Segment Start: Materials provided

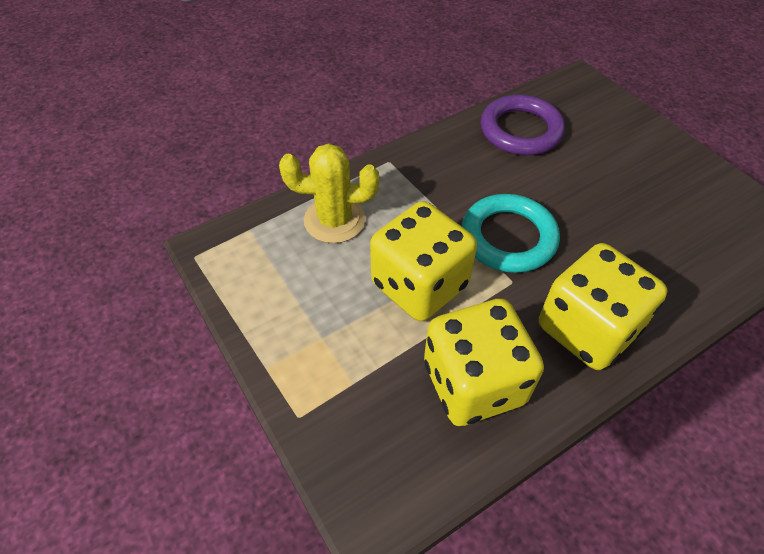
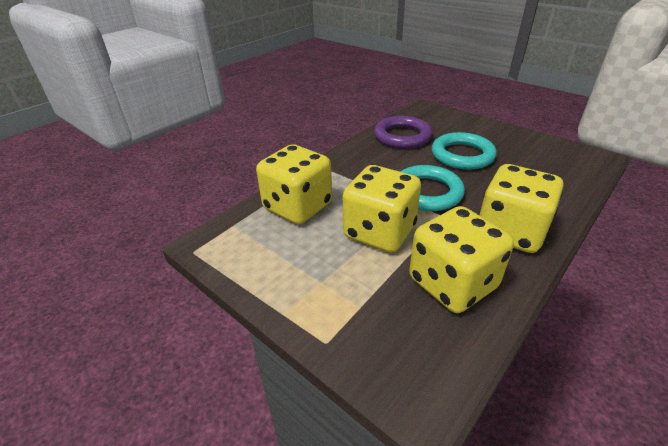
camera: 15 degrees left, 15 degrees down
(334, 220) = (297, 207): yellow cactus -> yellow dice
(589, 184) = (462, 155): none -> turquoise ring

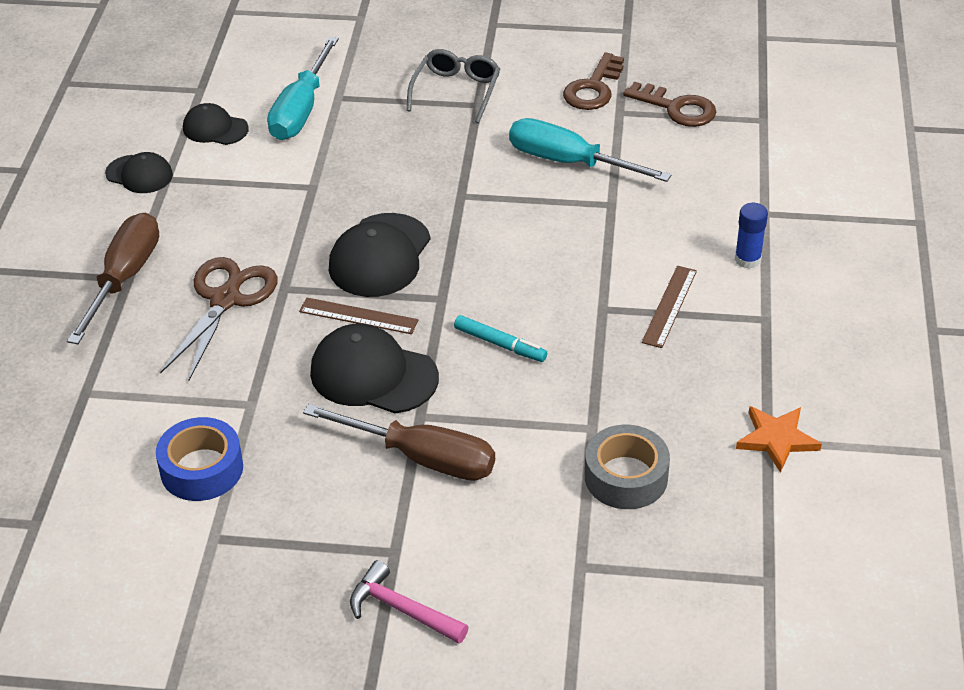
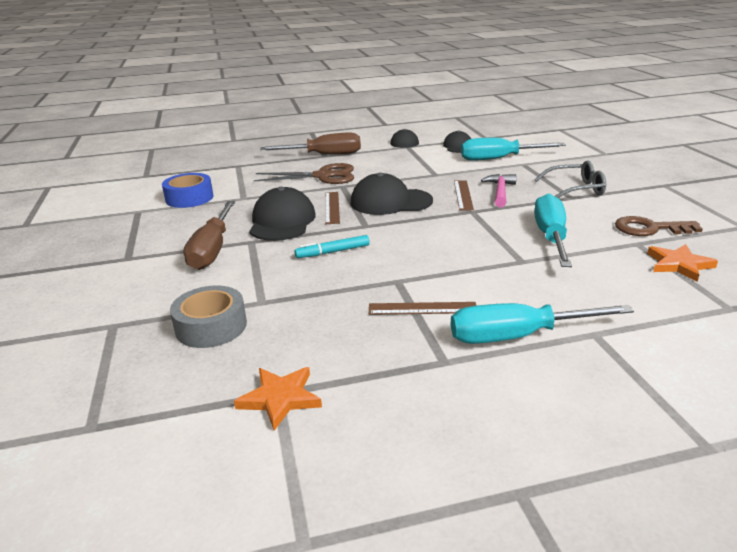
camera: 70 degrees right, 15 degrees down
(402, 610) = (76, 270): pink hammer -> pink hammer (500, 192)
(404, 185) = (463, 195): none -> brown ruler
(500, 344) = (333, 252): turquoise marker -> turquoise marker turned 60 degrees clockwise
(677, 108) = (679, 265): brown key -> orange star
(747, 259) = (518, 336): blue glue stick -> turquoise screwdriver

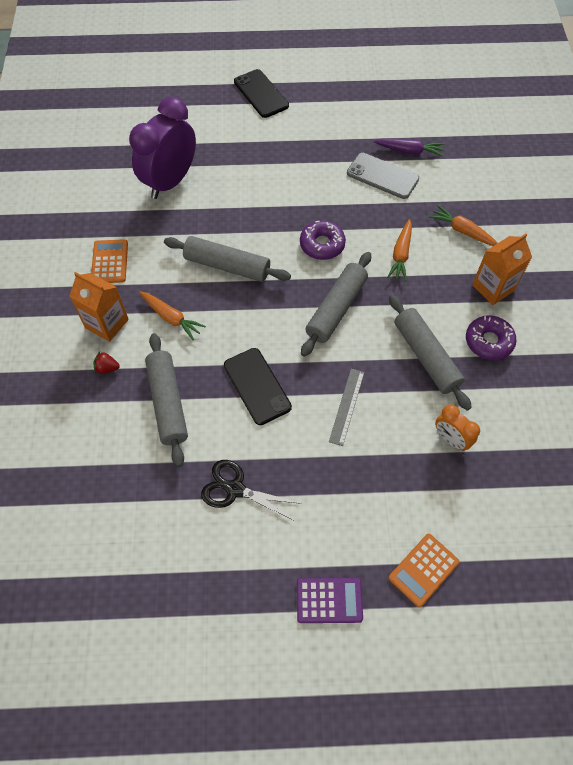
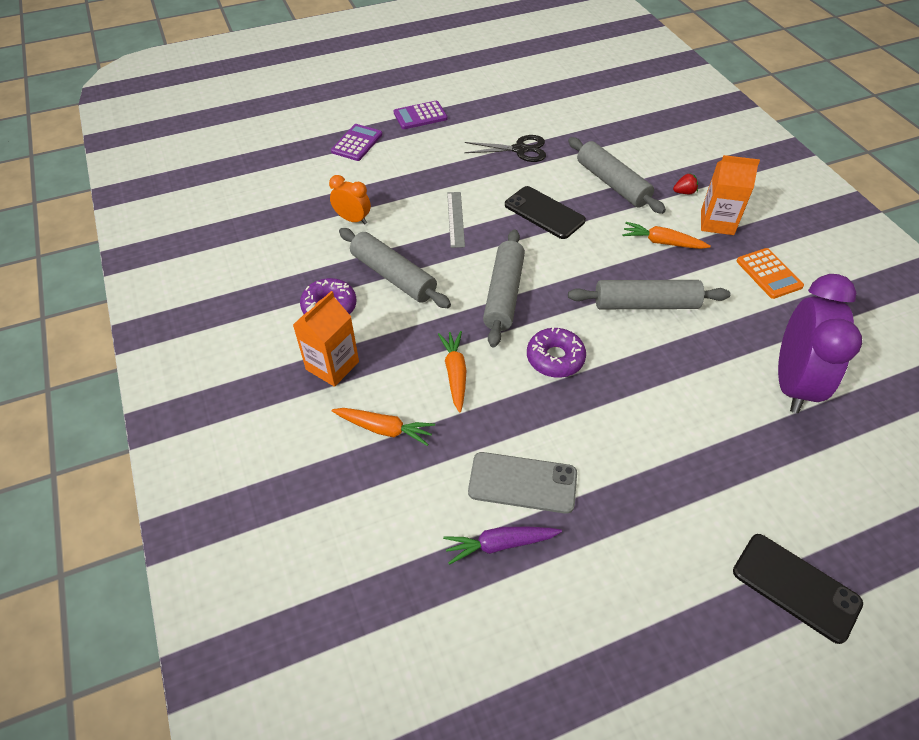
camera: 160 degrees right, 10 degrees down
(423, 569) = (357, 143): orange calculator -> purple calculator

Segment End: Materials provided

Task brief:
All lines from the start of the entries through the one with "(677, 108) = (679, 265): brown" are to be output exactly; omit the pictures.

Result for this exercise:
camera: 15 degrees left, 15 degrees down
(334, 220) = (297, 207): yellow cactus -> yellow dice
(589, 184) = (462, 155): none -> turquoise ring

camera: 70 degrees right, 15 degrees down
(402, 610) = (76, 270): pink hammer -> pink hammer (500, 192)
(404, 185) = (463, 195): none -> brown ruler
(500, 344) = (333, 252): turquoise marker -> turquoise marker turned 60 degrees clockwise
(677, 108) = (679, 265): brown key -> orange star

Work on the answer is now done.